- Task objective: Which lines in the rows below contain the string "kern"? Return each of those lines in full.

- - - - - - -

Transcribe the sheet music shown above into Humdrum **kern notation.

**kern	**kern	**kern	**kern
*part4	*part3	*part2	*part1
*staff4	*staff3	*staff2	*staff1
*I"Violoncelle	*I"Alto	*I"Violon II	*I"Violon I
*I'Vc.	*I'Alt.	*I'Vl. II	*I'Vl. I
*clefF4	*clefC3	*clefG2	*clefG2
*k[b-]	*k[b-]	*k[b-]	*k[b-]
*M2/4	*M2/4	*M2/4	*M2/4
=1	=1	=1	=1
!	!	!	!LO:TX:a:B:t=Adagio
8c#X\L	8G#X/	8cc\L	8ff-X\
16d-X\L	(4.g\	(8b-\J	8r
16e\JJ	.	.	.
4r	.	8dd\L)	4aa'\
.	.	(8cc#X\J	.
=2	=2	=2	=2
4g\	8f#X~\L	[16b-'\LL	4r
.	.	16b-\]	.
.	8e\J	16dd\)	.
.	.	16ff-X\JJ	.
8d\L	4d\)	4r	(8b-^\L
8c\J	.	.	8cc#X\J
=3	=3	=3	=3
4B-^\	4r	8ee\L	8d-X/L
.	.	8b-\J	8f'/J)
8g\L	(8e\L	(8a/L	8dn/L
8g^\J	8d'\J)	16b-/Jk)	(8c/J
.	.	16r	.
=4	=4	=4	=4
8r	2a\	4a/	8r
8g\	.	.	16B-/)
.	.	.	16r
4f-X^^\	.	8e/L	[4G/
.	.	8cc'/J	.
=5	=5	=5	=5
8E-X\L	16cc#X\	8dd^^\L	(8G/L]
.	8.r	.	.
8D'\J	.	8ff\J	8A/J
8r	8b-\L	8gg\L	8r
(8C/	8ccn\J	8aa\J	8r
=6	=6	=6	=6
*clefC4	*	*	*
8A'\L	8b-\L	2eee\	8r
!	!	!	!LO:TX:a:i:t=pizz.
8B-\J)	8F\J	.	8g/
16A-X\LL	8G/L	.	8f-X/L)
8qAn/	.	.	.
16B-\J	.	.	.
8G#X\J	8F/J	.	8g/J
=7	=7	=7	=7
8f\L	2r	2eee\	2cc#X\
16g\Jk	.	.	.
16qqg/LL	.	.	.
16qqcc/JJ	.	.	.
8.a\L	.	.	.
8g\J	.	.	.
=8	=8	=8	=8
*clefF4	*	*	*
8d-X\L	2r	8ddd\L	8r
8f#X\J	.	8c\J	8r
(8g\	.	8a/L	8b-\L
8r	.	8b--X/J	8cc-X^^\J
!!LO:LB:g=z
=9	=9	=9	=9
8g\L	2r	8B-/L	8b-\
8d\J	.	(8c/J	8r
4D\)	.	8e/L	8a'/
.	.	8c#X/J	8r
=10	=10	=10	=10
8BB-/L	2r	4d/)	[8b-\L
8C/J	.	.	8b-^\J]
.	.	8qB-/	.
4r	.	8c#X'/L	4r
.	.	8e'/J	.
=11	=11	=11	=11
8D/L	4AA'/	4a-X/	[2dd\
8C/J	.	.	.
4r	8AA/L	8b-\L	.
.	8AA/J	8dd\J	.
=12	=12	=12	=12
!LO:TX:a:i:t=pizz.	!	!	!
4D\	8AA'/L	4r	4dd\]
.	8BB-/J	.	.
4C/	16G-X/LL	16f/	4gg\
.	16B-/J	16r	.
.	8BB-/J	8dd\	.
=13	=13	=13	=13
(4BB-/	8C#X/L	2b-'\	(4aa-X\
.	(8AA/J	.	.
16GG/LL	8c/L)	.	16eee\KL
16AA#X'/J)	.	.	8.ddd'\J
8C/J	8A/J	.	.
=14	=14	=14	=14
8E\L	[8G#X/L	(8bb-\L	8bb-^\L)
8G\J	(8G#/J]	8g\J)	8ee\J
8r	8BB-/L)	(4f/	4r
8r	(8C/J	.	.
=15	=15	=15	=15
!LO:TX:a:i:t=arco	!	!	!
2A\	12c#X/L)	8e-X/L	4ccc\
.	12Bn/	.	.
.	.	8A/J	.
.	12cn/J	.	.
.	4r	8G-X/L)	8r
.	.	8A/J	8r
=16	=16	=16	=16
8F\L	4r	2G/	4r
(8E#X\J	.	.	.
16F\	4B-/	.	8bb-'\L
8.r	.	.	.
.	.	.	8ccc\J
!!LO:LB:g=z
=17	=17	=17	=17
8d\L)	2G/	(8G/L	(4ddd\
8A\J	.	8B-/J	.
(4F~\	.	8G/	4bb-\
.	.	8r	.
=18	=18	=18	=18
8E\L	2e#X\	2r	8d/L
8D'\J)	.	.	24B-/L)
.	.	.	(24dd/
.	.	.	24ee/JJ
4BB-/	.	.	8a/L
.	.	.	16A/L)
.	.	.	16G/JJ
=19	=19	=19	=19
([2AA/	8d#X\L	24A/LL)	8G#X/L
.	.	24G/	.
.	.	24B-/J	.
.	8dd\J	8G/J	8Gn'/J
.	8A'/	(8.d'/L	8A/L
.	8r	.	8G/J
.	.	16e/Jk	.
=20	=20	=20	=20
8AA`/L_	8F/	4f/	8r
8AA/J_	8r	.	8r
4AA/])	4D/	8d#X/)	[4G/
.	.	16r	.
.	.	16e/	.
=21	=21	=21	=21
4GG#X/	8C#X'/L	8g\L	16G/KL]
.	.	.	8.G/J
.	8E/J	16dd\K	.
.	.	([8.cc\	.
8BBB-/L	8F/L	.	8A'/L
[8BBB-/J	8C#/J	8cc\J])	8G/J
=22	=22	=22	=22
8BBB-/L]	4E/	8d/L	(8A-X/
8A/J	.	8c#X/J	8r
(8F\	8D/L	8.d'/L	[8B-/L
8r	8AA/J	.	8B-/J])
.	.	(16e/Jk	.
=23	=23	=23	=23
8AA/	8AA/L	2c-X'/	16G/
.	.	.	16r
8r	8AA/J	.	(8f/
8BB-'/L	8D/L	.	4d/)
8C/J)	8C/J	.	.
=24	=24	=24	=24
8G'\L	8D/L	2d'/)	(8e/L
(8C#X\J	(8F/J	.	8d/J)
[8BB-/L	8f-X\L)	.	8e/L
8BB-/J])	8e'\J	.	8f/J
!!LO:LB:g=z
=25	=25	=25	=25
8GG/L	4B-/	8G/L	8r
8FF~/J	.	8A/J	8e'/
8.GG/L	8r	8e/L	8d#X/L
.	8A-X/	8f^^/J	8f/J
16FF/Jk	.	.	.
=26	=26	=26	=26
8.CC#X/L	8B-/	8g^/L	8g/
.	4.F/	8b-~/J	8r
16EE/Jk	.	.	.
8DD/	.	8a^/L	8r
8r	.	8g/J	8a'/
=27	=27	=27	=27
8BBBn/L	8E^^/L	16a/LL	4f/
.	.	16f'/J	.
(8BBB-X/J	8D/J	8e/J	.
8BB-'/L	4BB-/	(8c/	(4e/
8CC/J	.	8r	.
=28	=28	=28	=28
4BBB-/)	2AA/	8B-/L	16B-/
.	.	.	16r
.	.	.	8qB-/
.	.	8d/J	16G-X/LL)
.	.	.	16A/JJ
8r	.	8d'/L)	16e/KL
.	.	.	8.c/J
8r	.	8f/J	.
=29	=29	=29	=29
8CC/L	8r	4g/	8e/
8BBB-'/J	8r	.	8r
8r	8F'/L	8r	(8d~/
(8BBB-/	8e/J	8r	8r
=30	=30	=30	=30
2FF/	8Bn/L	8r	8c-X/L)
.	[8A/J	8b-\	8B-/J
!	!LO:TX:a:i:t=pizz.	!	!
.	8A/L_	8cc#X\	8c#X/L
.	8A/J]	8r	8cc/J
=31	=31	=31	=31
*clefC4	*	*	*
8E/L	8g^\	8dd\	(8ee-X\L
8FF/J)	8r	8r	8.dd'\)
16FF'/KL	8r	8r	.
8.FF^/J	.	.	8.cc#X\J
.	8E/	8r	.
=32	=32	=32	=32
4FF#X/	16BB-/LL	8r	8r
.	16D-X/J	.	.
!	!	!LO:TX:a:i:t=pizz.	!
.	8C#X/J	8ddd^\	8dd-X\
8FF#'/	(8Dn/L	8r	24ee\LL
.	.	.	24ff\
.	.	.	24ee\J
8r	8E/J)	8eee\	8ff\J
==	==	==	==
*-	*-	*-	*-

- - - - - - -

- Answer to the task:
Transcribe the sheet music shown above into Humdrum **kern notation.
**kern	**kern	**kern	**kern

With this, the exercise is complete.